Version difference data
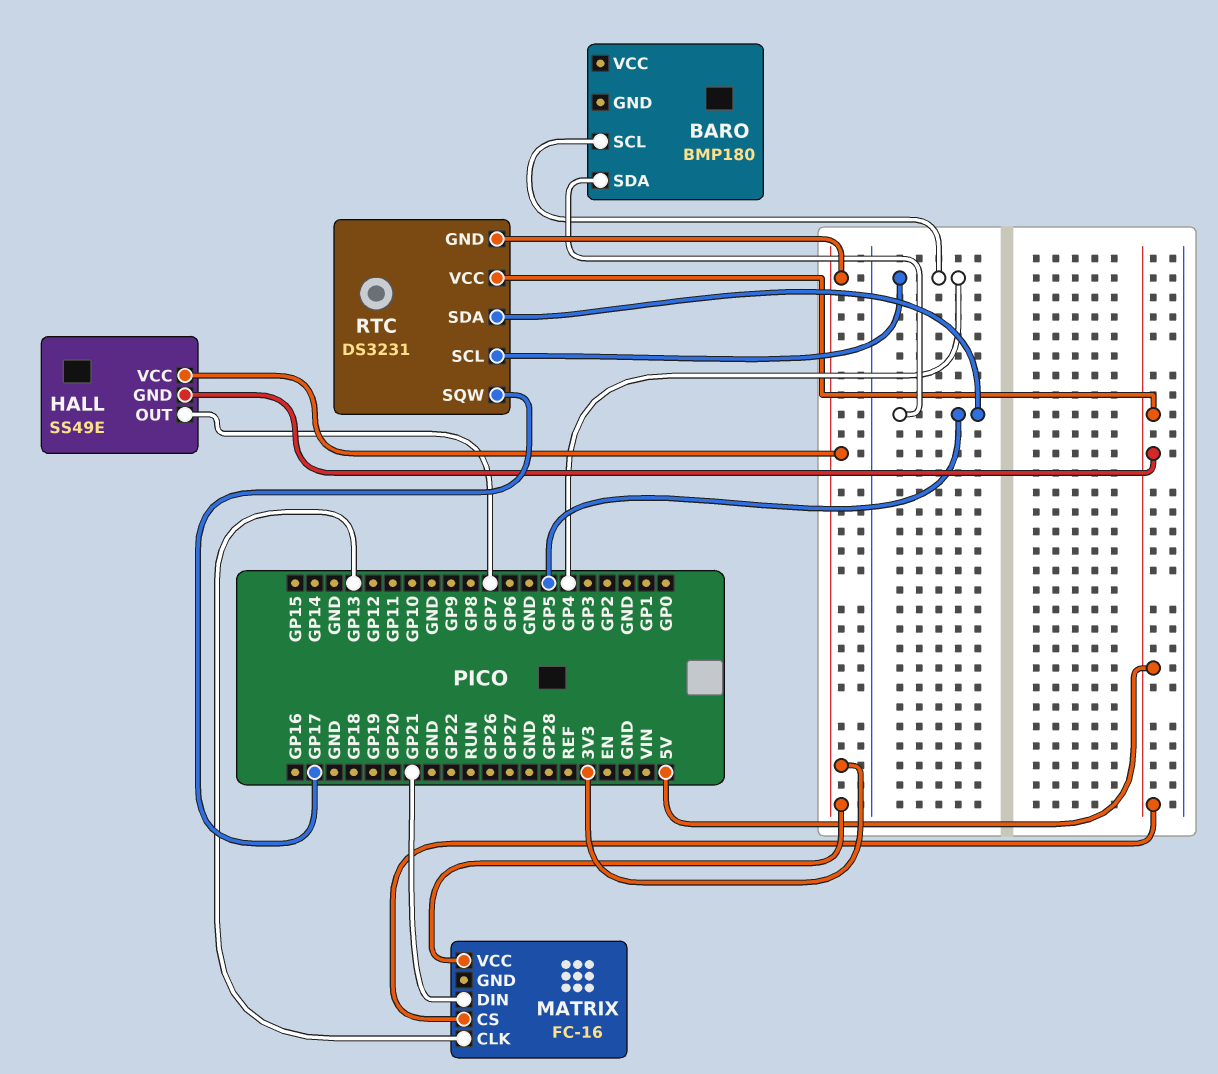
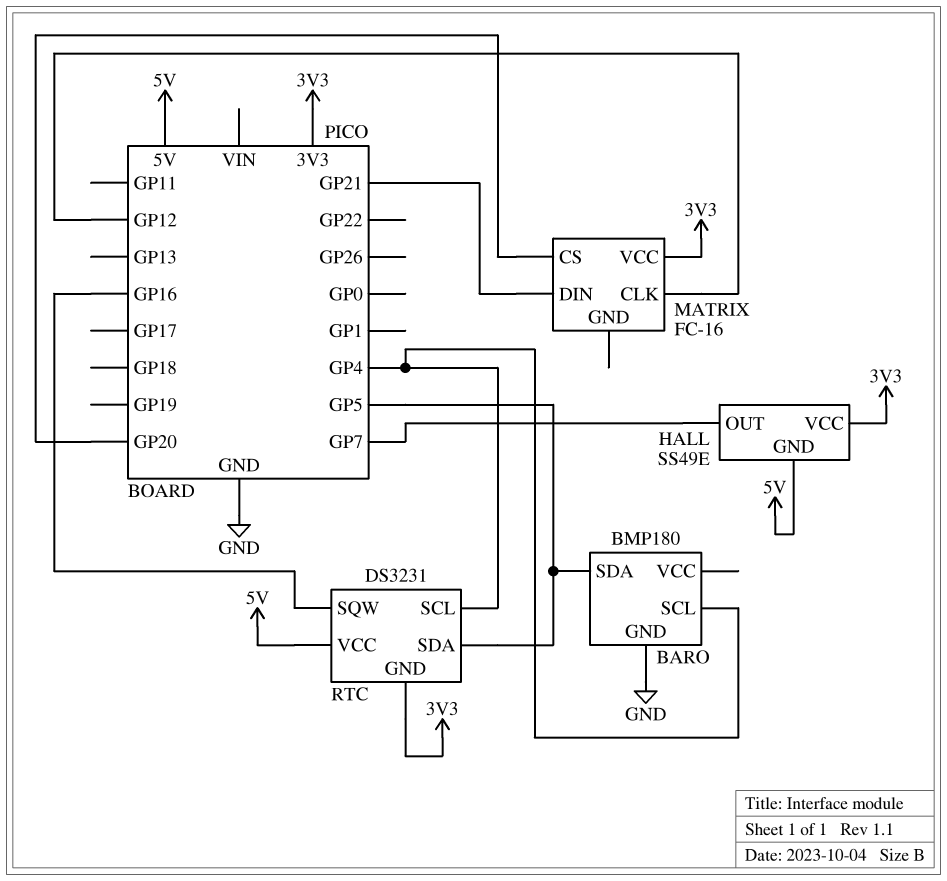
BARO pin GND: none -> GND
MATRIX pin CLK: GP13 -> GP12
MATRIX pin CS: 5V -> GP20
RTC pin SQW: GP17 -> GP16

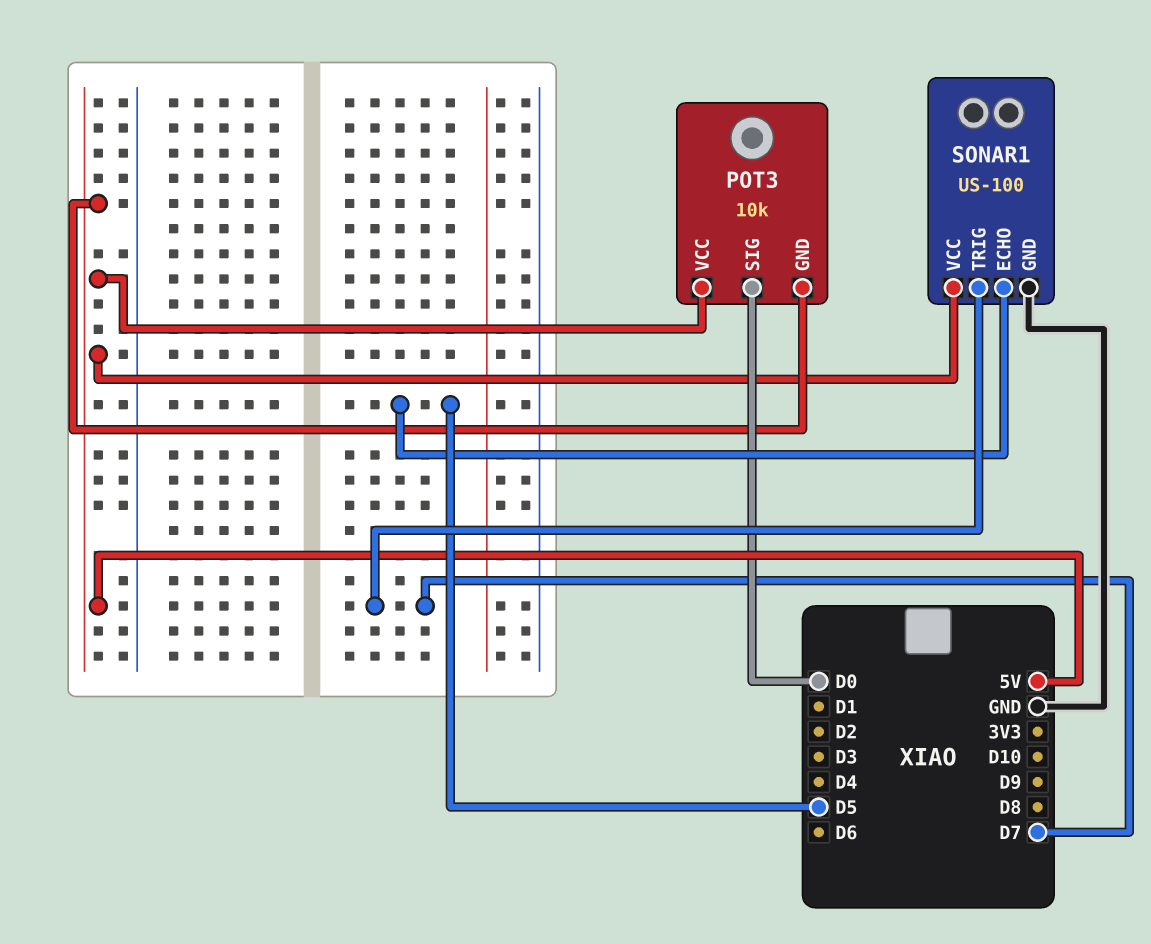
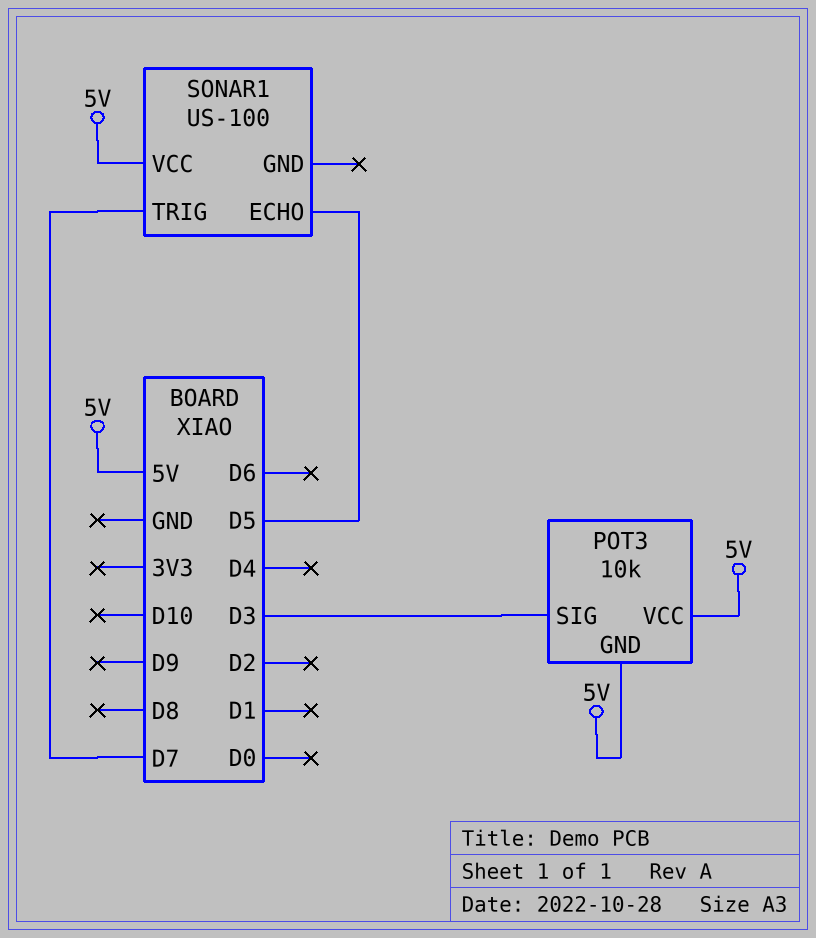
POT3 pin SIG: D0 -> D3
SONAR1 pin GND: GND -> none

§ **TASK BRIEF**
From the first line to the last, set down the records exactly, leaving out images.

§ **EXERCISE RESPONSE**
BARO pin GND: none -> GND
MATRIX pin CLK: GP13 -> GP12
MATRIX pin CS: 5V -> GP20
RTC pin SQW: GP17 -> GP16

POT3 pin SIG: D0 -> D3
SONAR1 pin GND: GND -> none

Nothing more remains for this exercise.